EXERCISE DETAILS: Go through the lines below and copy each one that holds the string "view".

RECORDS FOR THIS EXERCISE:
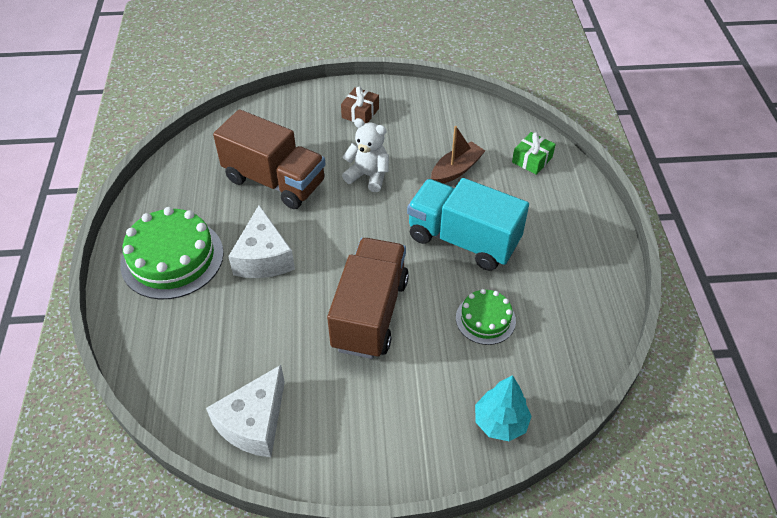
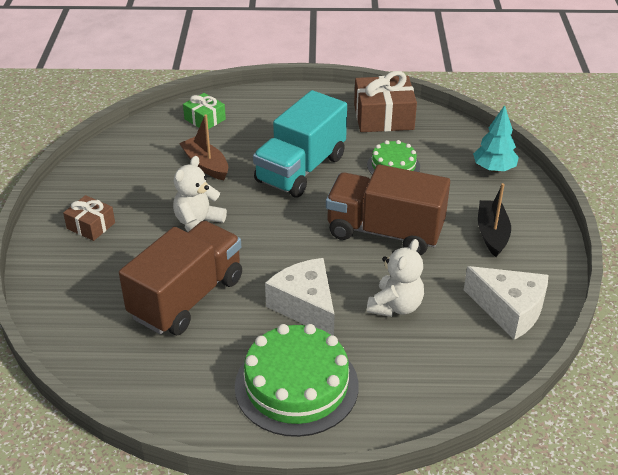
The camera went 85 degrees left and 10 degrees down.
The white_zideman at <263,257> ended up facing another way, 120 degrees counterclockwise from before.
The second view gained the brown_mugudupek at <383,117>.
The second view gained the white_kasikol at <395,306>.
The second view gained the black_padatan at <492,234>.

ANSWER FOR THIS EXERCISE:
The second view gained the brown_mugudupek at <383,117>.
The second view gained the white_kasikol at <395,306>.
The second view gained the black_padatan at <492,234>.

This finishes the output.